[Work required]
Report back each line of the data that contains the word "orange".
================================
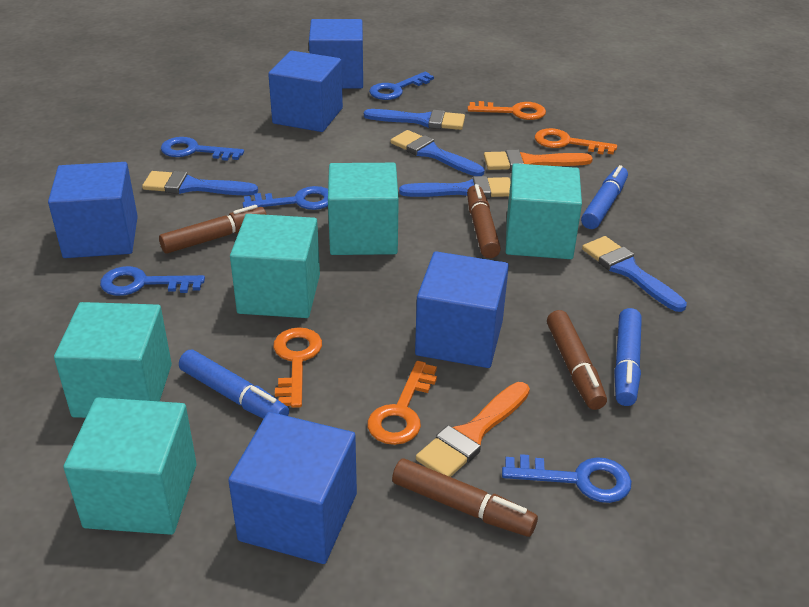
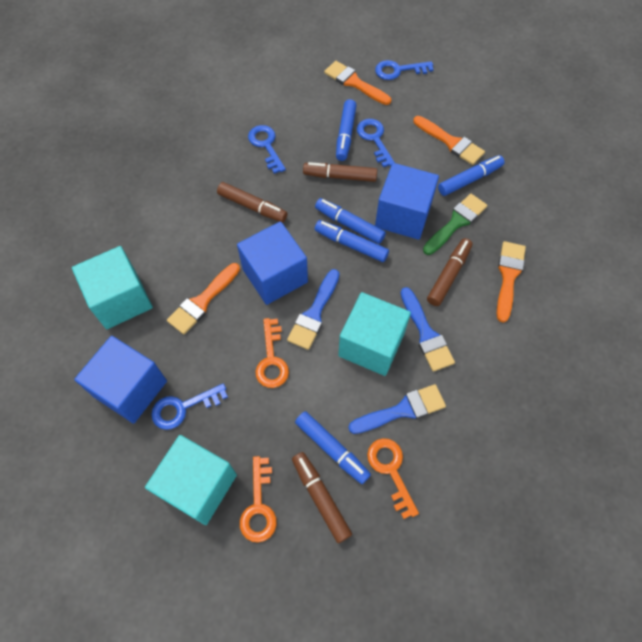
blue brush: [142,171,258,196] [364,109,465,130] [391,130,484,176] [399,176,511,198] [582,236,687,312] = 5 -> [287,269,340,350] [348,384,446,434] [400,287,455,372] = 3
blue cube: [48,162,138,258] [228,412,357,564] [268,51,343,132] [309,19,363,89] [415,251,509,368] = 5 -> [74,336,167,424] [237,221,308,305] [375,163,439,240] = 3
blue key: [100,266,205,296] [161,137,244,161] [243,186,328,210] [369,72,434,100] [502,454,632,503] = 5 -> [151,383,228,430] [248,125,286,174] [357,119,395,167] [375,60,434,80] = 4
blue marker: [179,350,289,419] [581,165,628,229] [614,308,642,406] = 3 -> [295,411,371,484] [315,198,386,244] [315,220,389,262] [336,99,357,161] [438,155,505,196] = 5
green brush: none = 0 -> [423,193,487,255] = 1
orange brush: [416,382,530,477] [484,150,593,170] = 2 -> [167,263,240,334] [324,61,391,105] [413,116,485,165] [497,241,526,323] = 4
orange key: [273,327,322,408] [367,361,437,445] [468,101,546,120] [535,128,617,154] = 4 -> [240,456,277,543] [255,318,289,388] [367,438,419,519] = 3
turquoise cube: [54,302,172,418] [63,397,197,535] [230,214,320,318] [328,163,399,255] [506,163,582,259] = 5 -> [72,246,153,329] [145,435,237,525] [338,292,411,376] = 3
================================
[Answer below]
orange brush: [416,382,530,477] [484,150,593,170] = 2 -> [167,263,240,334] [324,61,391,105] [413,116,485,165] [497,241,526,323] = 4
orange key: [273,327,322,408] [367,361,437,445] [468,101,546,120] [535,128,617,154] = 4 -> [240,456,277,543] [255,318,289,388] [367,438,419,519] = 3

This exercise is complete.